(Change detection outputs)
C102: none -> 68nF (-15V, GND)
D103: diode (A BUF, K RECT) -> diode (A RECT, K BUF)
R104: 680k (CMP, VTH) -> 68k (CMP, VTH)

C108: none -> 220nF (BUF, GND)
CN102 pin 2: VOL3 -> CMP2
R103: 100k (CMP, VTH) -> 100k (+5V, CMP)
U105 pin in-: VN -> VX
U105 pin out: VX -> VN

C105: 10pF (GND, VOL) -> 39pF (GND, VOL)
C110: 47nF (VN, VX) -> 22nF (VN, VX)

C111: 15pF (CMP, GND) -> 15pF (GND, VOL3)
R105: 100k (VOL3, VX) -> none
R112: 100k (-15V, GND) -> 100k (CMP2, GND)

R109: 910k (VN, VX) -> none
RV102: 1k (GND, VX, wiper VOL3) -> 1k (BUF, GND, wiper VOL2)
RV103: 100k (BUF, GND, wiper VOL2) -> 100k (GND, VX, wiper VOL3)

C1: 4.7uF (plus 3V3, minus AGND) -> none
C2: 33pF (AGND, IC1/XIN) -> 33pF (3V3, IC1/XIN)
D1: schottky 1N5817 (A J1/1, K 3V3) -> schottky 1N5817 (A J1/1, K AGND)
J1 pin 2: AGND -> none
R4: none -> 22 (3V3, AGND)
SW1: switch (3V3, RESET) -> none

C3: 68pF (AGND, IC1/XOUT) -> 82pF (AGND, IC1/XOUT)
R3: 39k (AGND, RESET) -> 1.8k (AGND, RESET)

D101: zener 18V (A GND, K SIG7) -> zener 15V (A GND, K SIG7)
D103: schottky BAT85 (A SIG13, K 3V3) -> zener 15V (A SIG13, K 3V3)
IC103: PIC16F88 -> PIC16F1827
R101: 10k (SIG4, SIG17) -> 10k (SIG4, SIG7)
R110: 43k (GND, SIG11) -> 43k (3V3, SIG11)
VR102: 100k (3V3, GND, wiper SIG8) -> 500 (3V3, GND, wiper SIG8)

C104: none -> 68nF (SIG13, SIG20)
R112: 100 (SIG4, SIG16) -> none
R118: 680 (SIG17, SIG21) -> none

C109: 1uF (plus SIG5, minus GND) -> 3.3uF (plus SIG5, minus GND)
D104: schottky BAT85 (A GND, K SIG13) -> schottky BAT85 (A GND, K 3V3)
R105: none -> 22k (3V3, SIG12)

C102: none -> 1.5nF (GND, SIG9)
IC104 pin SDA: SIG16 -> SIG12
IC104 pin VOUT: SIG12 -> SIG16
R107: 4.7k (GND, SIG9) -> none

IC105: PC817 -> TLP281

** Exercise details **
From the data above, output every line exactly.

** Answer to the problem **
C102: none -> 68nF (-15V, GND)
D103: diode (A BUF, K RECT) -> diode (A RECT, K BUF)
R104: 680k (CMP, VTH) -> 68k (CMP, VTH)

C108: none -> 220nF (BUF, GND)
CN102 pin 2: VOL3 -> CMP2
R103: 100k (CMP, VTH) -> 100k (+5V, CMP)
U105 pin in-: VN -> VX
U105 pin out: VX -> VN

C105: 10pF (GND, VOL) -> 39pF (GND, VOL)
C110: 47nF (VN, VX) -> 22nF (VN, VX)

C111: 15pF (CMP, GND) -> 15pF (GND, VOL3)
R105: 100k (VOL3, VX) -> none
R112: 100k (-15V, GND) -> 100k (CMP2, GND)

R109: 910k (VN, VX) -> none
RV102: 1k (GND, VX, wiper VOL3) -> 1k (BUF, GND, wiper VOL2)
RV103: 100k (BUF, GND, wiper VOL2) -> 100k (GND, VX, wiper VOL3)

C1: 4.7uF (plus 3V3, minus AGND) -> none
C2: 33pF (AGND, IC1/XIN) -> 33pF (3V3, IC1/XIN)
D1: schottky 1N5817 (A J1/1, K 3V3) -> schottky 1N5817 (A J1/1, K AGND)
J1 pin 2: AGND -> none
R4: none -> 22 (3V3, AGND)
SW1: switch (3V3, RESET) -> none

C3: 68pF (AGND, IC1/XOUT) -> 82pF (AGND, IC1/XOUT)
R3: 39k (AGND, RESET) -> 1.8k (AGND, RESET)

D101: zener 18V (A GND, K SIG7) -> zener 15V (A GND, K SIG7)
D103: schottky BAT85 (A SIG13, K 3V3) -> zener 15V (A SIG13, K 3V3)
IC103: PIC16F88 -> PIC16F1827
R101: 10k (SIG4, SIG17) -> 10k (SIG4, SIG7)
R110: 43k (GND, SIG11) -> 43k (3V3, SIG11)
VR102: 100k (3V3, GND, wiper SIG8) -> 500 (3V3, GND, wiper SIG8)

C104: none -> 68nF (SIG13, SIG20)
R112: 100 (SIG4, SIG16) -> none
R118: 680 (SIG17, SIG21) -> none

C109: 1uF (plus SIG5, minus GND) -> 3.3uF (plus SIG5, minus GND)
D104: schottky BAT85 (A GND, K SIG13) -> schottky BAT85 (A GND, K 3V3)
R105: none -> 22k (3V3, SIG12)

C102: none -> 1.5nF (GND, SIG9)
IC104 pin SDA: SIG16 -> SIG12
IC104 pin VOUT: SIG12 -> SIG16
R107: 4.7k (GND, SIG9) -> none

IC105: PC817 -> TLP281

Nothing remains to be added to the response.